§ **Task prompt**
Some lines below may hold the string "none". Count them and give only the total.

§ **Dataset content**
★ ★ ★ ★ ★
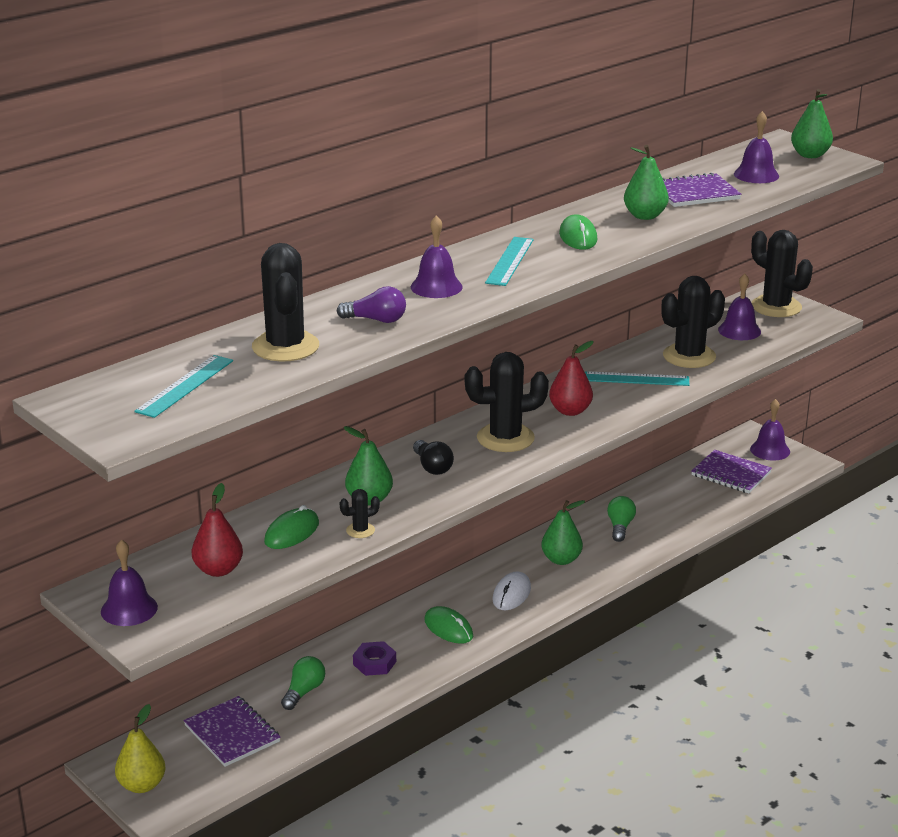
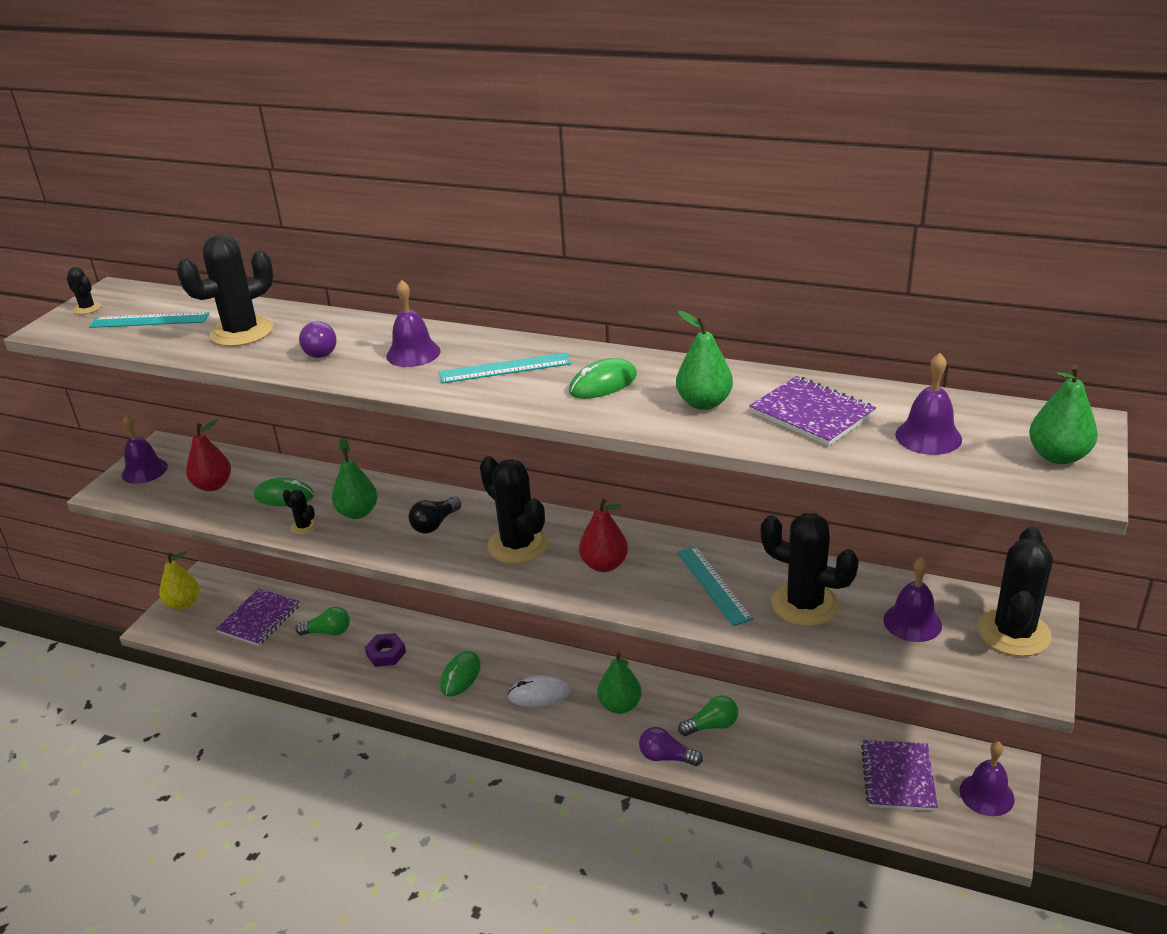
camera: 65 degrees right, 5 degrees up
(96, 415) = (87, 308): none -> black cactus
(636, 556) = (666, 757): none -> purple light bulb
★ ★ ★ ★ ★
§ **Response to the task**
2